- [Task directions]: Find out how many lines of the material contain the string "left" and give only that figure.

- [Source data]:

──────

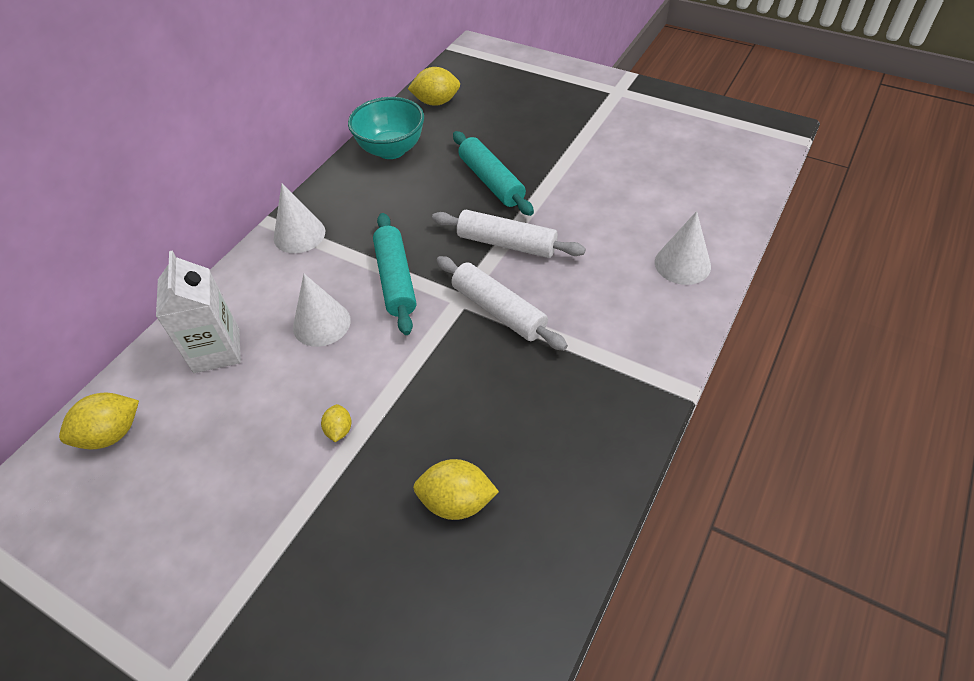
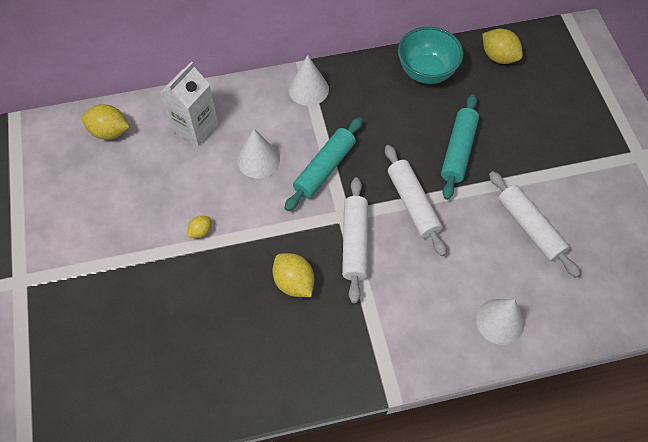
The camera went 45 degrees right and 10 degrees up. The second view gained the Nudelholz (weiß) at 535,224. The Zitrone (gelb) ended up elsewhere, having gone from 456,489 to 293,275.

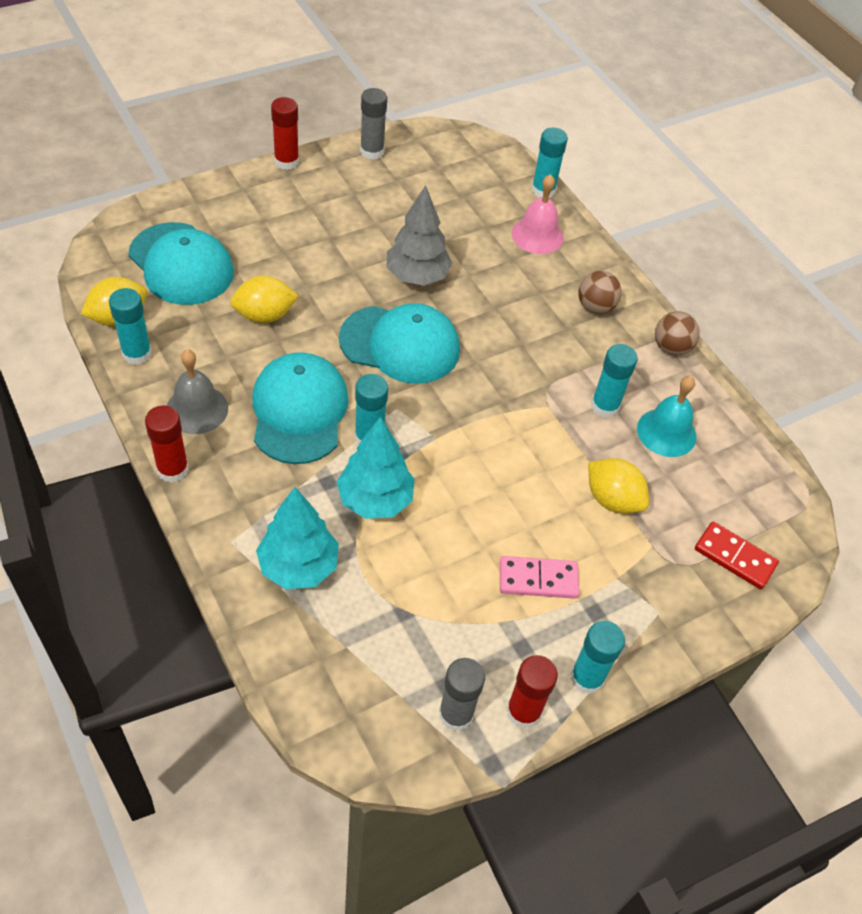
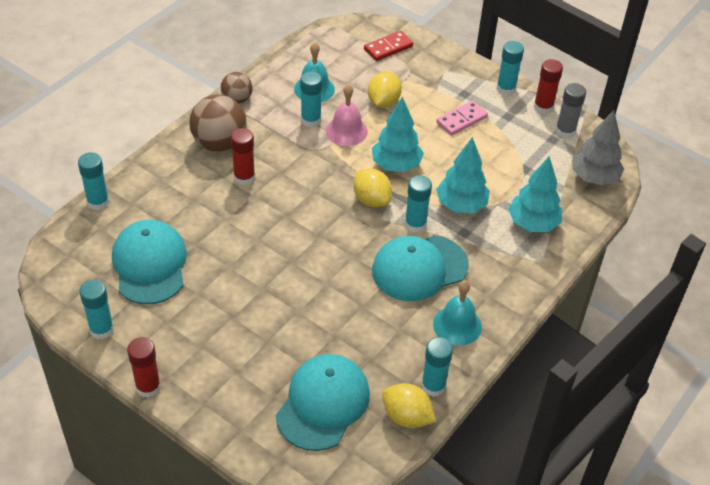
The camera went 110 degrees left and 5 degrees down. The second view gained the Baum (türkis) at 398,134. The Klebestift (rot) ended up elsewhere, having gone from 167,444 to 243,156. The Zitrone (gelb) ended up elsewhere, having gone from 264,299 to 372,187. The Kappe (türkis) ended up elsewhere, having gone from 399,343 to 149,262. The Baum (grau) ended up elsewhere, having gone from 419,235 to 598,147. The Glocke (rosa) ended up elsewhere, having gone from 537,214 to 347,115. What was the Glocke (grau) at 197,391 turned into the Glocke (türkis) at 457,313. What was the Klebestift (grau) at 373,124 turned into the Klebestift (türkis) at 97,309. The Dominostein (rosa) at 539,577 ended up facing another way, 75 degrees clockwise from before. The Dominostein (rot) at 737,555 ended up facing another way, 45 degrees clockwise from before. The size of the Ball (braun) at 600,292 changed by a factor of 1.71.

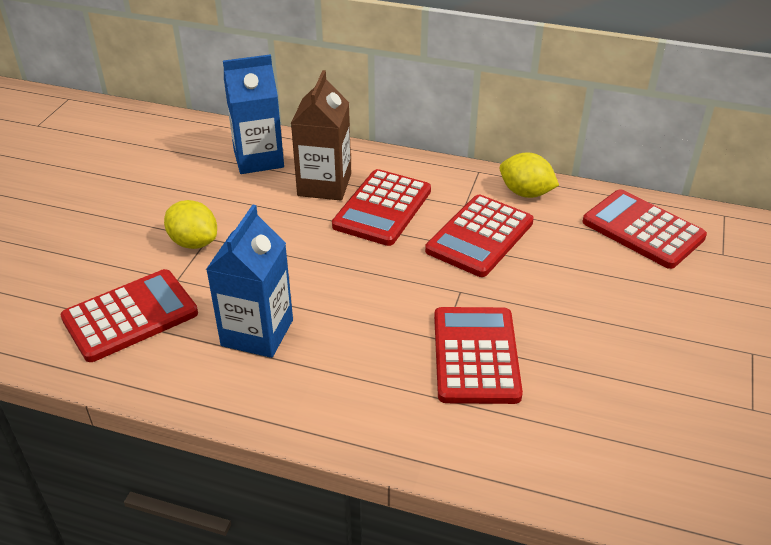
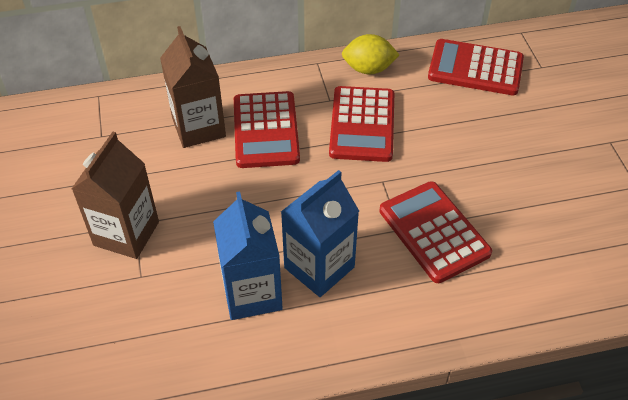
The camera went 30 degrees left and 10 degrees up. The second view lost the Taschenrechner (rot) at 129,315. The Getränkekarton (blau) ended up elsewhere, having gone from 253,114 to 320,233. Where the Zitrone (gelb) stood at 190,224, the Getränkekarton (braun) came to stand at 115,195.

──────

- [Exercise solution]: 2